◆ **TASK OBJECTIVE**:
Would you please return the lines of the material that contain the word "cone"?
BEGIN DATA LISTING
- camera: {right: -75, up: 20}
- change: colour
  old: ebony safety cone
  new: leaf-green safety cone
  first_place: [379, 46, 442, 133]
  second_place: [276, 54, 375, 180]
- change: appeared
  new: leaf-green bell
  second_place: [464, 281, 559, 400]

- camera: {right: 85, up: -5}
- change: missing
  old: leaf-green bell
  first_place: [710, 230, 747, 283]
END DATA LISTING
BEGIN DATA LISTING
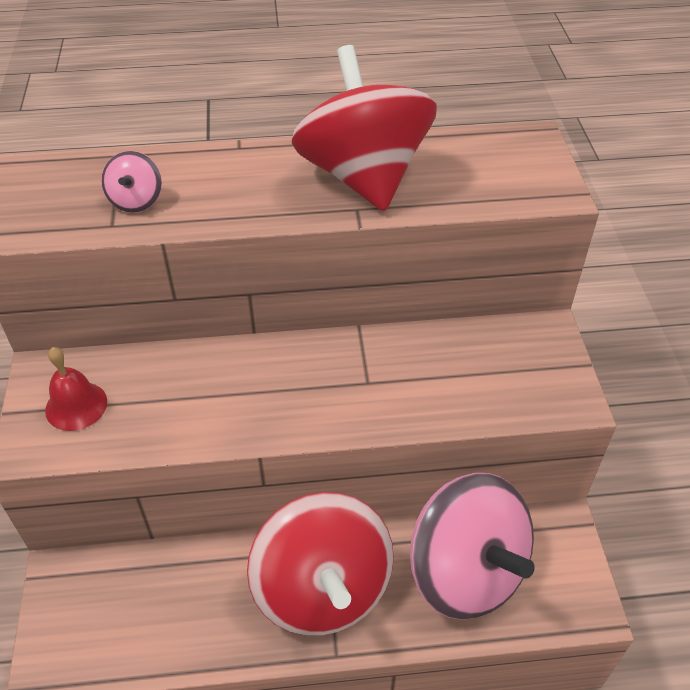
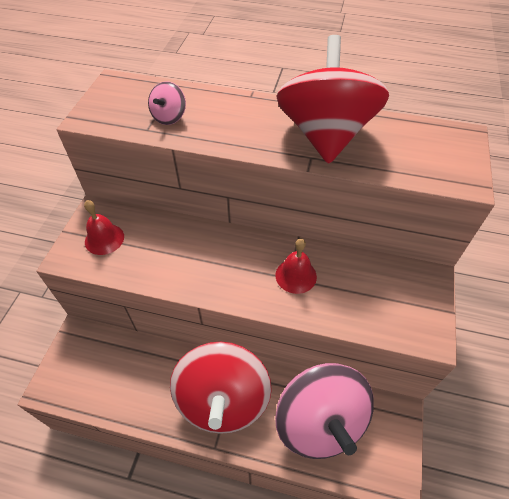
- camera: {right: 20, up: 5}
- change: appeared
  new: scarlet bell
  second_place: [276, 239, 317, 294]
END DATA LISTING
BEGIN DATA LISTING
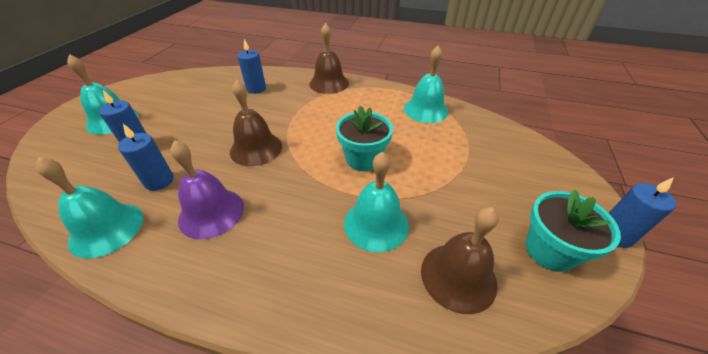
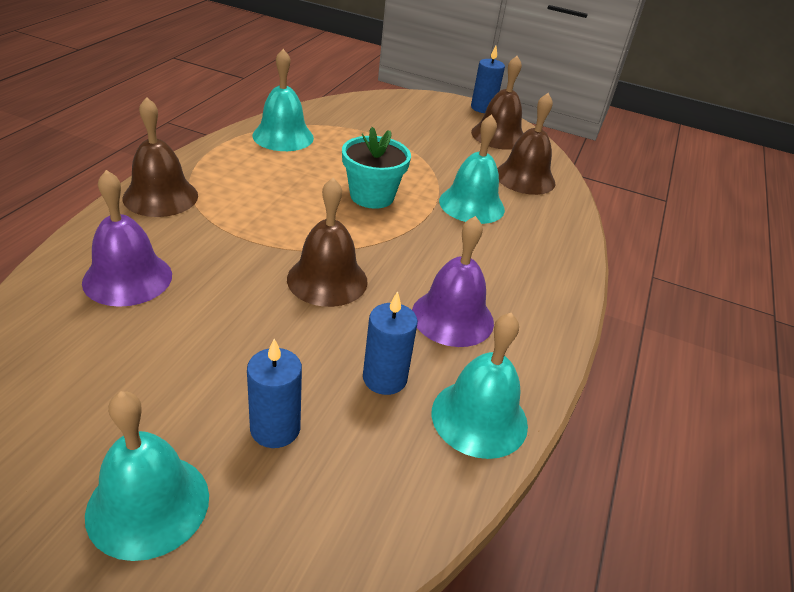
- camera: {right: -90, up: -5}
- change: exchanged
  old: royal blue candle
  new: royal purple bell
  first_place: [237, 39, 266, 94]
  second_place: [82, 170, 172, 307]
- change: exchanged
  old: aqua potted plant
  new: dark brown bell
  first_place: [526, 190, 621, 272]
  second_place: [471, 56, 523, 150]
END DATA LISTING
◆ **TASK ANSWER**:
  old: ebony safety cone
  new: leaf-green safety cone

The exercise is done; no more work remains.